*Exercise details*
Which lines of the data below contain "orange"? Please show them all.

*Material supplied*
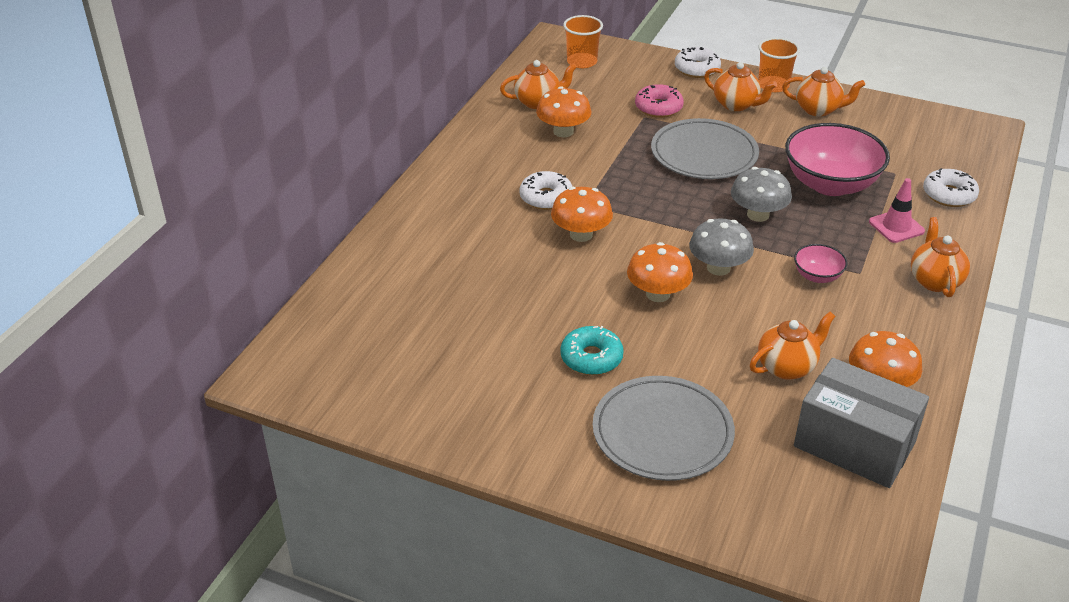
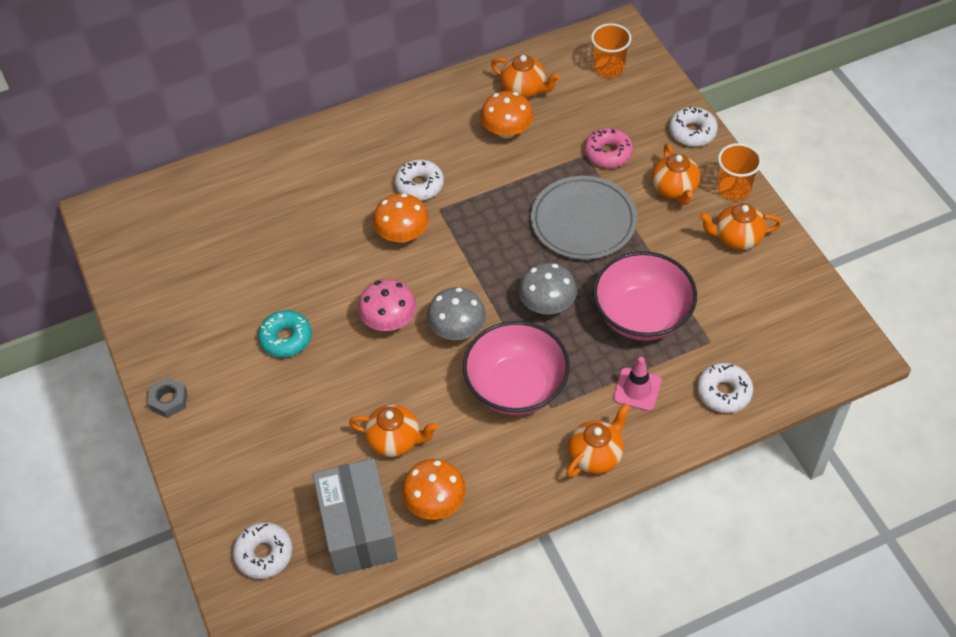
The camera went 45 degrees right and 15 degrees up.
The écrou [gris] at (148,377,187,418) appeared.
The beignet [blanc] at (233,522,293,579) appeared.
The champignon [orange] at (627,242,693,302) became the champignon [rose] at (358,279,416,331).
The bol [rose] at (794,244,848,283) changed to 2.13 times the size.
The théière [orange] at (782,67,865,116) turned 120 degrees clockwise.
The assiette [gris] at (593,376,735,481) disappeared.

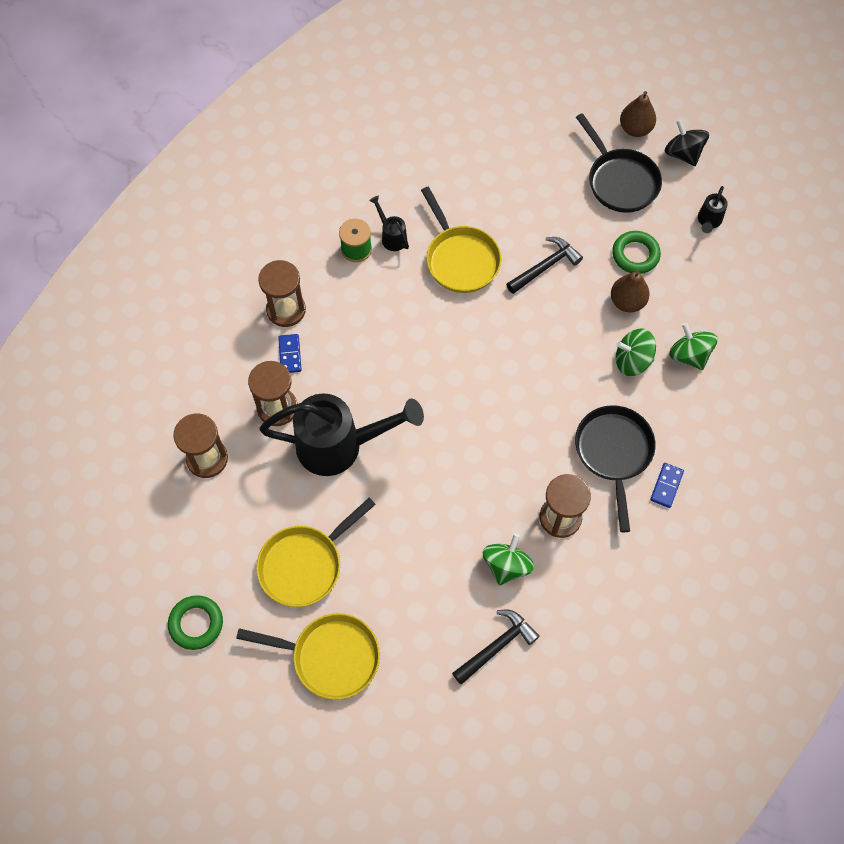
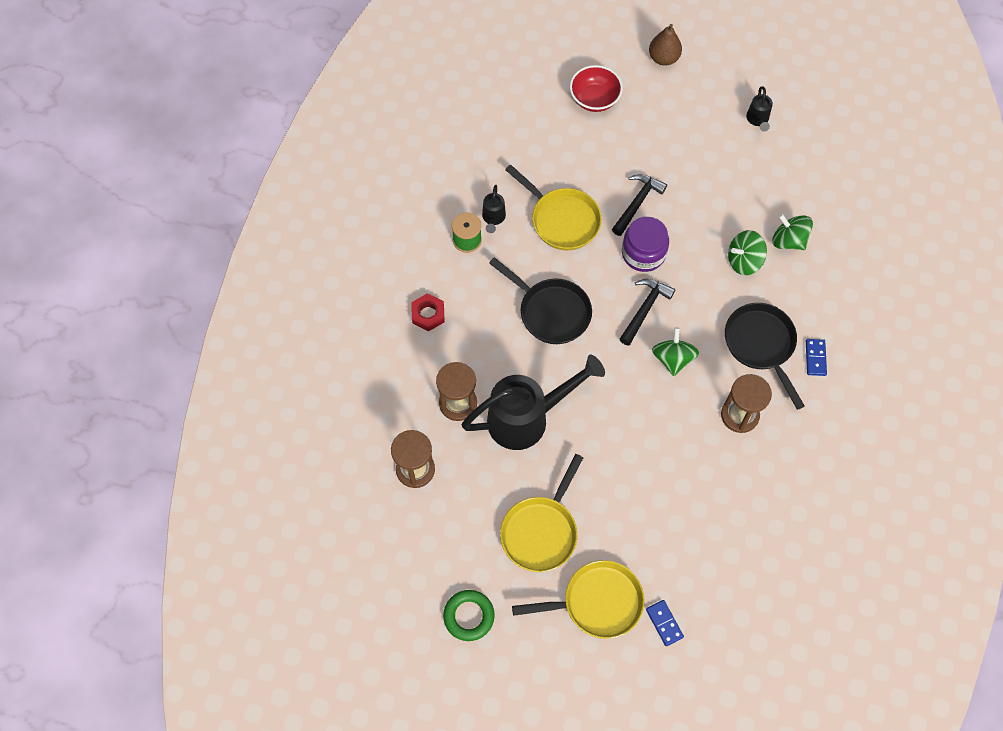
The camera went 20 degrees left and 0 degrees up.
The sablier [marron] at (258,260,306,327) was replaced by the écrou [rouge] at (411,293,445,331).
The arrosoir [noir] at (369,196,409,251) turned 120 degrees counterclockwise.
The poêle [noir] moved from (576,113,662,213) to (489,257,592,344).
The bol [rouge] at (570,65,623,112) appeared.
The marteau [noir] moved from (452,610,540,685) to (620,279,675,346).
The bocal [violet] at (622,217,669,272) appeared.
The domino [bleu] moved from (278,334,302,373) to (646,600,684,646).
The toupie [vert] moved from (483,534,534,586) to (652,327,699,376).
The poire [marron] at (611,271,650,312) disappeared.
The anneau [vert] at (612,231,661,274) disappeared.
The toupie [noir] at (665,119,709,166) disappeared.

*Answer for the task*
The champignon [orange] at (627,242,693,302) became the champignon [rose] at (358,279,416,331).
The théière [orange] at (782,67,865,116) turned 120 degrees clockwise.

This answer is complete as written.